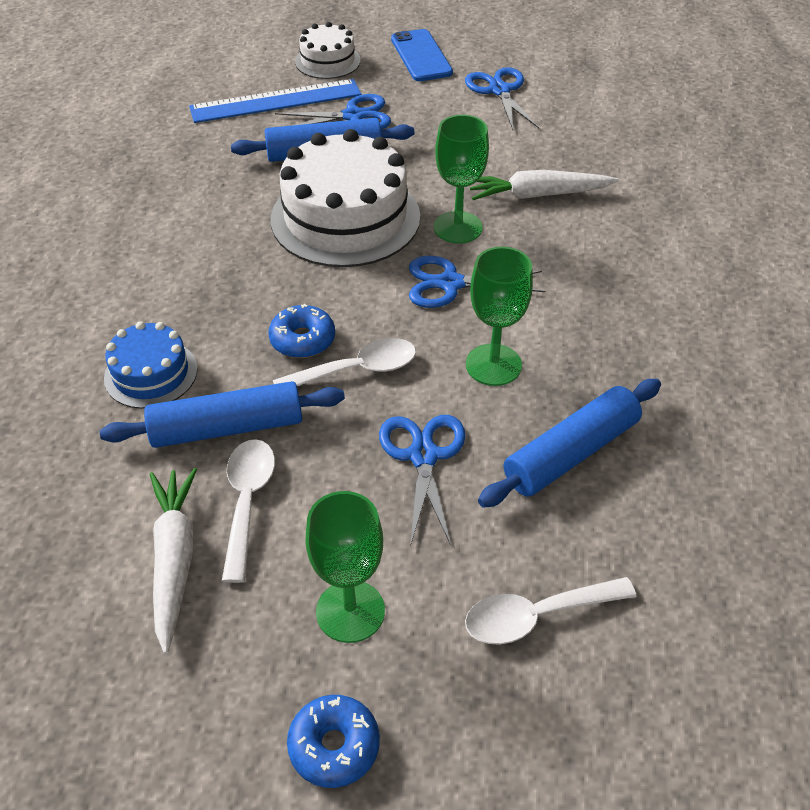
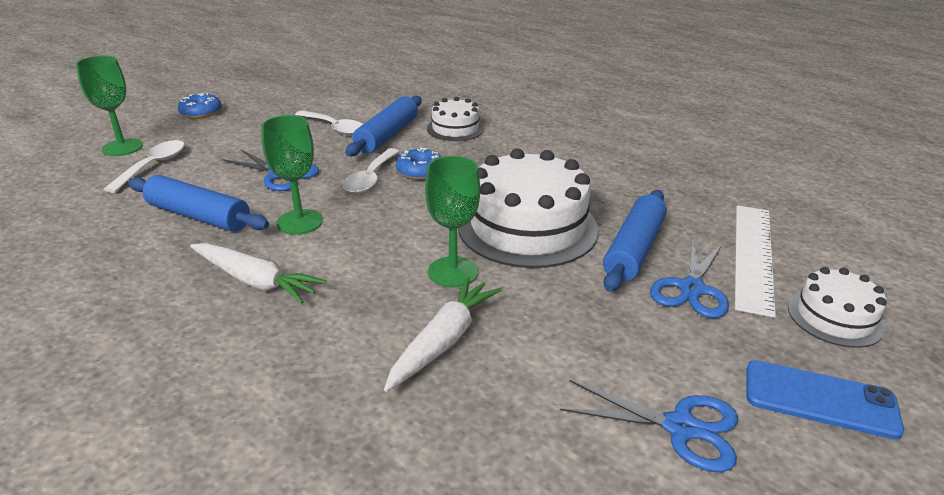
camera: 125 degrees right, 15 degrees down
(151, 373) = (455, 129): blue cake -> white cake
(174, 559) = (333, 108): white carrot -> white carrot (255, 281)
(276, 101) = (753, 256): blue ruler -> white ruler
(350, 611) = (241, 131): green goblet -> green goblet (122, 147)
(450, 283) = (395, 239): blue scissors -> none
(571, 453) = (199, 216): blue rolling pin -> blue rolling pin turned 60 degrees counterclockwise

What needs to be done —
The answer must be one number: how many lines in the material above contain the word "degrees".

Answer to this problem —
2